**The task**. Print each of the records below, leaving every word as it is.

Collected data:
============================================================
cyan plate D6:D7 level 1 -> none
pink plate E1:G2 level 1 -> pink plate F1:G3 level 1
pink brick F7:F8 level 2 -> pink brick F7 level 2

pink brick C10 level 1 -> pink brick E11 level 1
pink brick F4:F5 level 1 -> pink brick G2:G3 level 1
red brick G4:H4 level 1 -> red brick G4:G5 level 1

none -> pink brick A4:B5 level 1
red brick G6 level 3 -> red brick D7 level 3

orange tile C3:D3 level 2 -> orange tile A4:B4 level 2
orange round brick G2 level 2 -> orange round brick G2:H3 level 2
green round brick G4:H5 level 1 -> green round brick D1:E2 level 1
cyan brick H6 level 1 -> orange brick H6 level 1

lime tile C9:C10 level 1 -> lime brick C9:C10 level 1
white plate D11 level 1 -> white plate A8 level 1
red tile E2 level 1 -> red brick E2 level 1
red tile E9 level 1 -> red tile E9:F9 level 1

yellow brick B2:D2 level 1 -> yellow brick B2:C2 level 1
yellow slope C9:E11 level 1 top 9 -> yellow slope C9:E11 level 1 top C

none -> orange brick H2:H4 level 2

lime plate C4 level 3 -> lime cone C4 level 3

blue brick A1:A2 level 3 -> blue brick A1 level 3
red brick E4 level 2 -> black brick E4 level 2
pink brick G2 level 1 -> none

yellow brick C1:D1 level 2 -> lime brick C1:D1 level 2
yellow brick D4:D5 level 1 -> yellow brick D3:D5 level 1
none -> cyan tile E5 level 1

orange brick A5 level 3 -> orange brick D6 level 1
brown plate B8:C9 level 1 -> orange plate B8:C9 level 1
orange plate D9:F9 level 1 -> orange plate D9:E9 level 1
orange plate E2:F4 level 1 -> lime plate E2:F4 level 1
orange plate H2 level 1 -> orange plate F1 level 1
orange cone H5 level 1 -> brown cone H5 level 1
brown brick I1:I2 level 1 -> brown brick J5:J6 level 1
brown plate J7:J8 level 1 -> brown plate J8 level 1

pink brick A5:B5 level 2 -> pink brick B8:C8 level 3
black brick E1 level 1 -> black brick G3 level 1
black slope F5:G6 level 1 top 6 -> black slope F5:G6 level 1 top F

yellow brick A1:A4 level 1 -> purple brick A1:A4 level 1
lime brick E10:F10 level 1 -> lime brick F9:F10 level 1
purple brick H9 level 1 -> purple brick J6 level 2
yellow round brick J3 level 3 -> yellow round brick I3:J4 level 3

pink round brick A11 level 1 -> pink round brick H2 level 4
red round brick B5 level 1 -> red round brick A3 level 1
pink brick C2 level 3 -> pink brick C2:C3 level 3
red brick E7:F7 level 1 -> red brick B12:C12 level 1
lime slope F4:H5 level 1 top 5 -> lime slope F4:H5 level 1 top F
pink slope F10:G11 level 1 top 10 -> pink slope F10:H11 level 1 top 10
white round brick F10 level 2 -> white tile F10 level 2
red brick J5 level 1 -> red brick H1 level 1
============================================================
**Solution**.
cyan plate D6:D7 level 1 -> none
pink plate E1:G2 level 1 -> pink plate F1:G3 level 1
pink brick F7:F8 level 2 -> pink brick F7 level 2

pink brick C10 level 1 -> pink brick E11 level 1
pink brick F4:F5 level 1 -> pink brick G2:G3 level 1
red brick G4:H4 level 1 -> red brick G4:G5 level 1

none -> pink brick A4:B5 level 1
red brick G6 level 3 -> red brick D7 level 3

orange tile C3:D3 level 2 -> orange tile A4:B4 level 2
orange round brick G2 level 2 -> orange round brick G2:H3 level 2
green round brick G4:H5 level 1 -> green round brick D1:E2 level 1
cyan brick H6 level 1 -> orange brick H6 level 1

lime tile C9:C10 level 1 -> lime brick C9:C10 level 1
white plate D11 level 1 -> white plate A8 level 1
red tile E2 level 1 -> red brick E2 level 1
red tile E9 level 1 -> red tile E9:F9 level 1

yellow brick B2:D2 level 1 -> yellow brick B2:C2 level 1
yellow slope C9:E11 level 1 top 9 -> yellow slope C9:E11 level 1 top C

none -> orange brick H2:H4 level 2

lime plate C4 level 3 -> lime cone C4 level 3

blue brick A1:A2 level 3 -> blue brick A1 level 3
red brick E4 level 2 -> black brick E4 level 2
pink brick G2 level 1 -> none

yellow brick C1:D1 level 2 -> lime brick C1:D1 level 2
yellow brick D4:D5 level 1 -> yellow brick D3:D5 level 1
none -> cyan tile E5 level 1

orange brick A5 level 3 -> orange brick D6 level 1
brown plate B8:C9 level 1 -> orange plate B8:C9 level 1
orange plate D9:F9 level 1 -> orange plate D9:E9 level 1
orange plate E2:F4 level 1 -> lime plate E2:F4 level 1
orange plate H2 level 1 -> orange plate F1 level 1
orange cone H5 level 1 -> brown cone H5 level 1
brown brick I1:I2 level 1 -> brown brick J5:J6 level 1
brown plate J7:J8 level 1 -> brown plate J8 level 1

pink brick A5:B5 level 2 -> pink brick B8:C8 level 3
black brick E1 level 1 -> black brick G3 level 1
black slope F5:G6 level 1 top 6 -> black slope F5:G6 level 1 top F

yellow brick A1:A4 level 1 -> purple brick A1:A4 level 1
lime brick E10:F10 level 1 -> lime brick F9:F10 level 1
purple brick H9 level 1 -> purple brick J6 level 2
yellow round brick J3 level 3 -> yellow round brick I3:J4 level 3

pink round brick A11 level 1 -> pink round brick H2 level 4
red round brick B5 level 1 -> red round brick A3 level 1
pink brick C2 level 3 -> pink brick C2:C3 level 3
red brick E7:F7 level 1 -> red brick B12:C12 level 1
lime slope F4:H5 level 1 top 5 -> lime slope F4:H5 level 1 top F
pink slope F10:G11 level 1 top 10 -> pink slope F10:H11 level 1 top 10
white round brick F10 level 2 -> white tile F10 level 2
red brick J5 level 1 -> red brick H1 level 1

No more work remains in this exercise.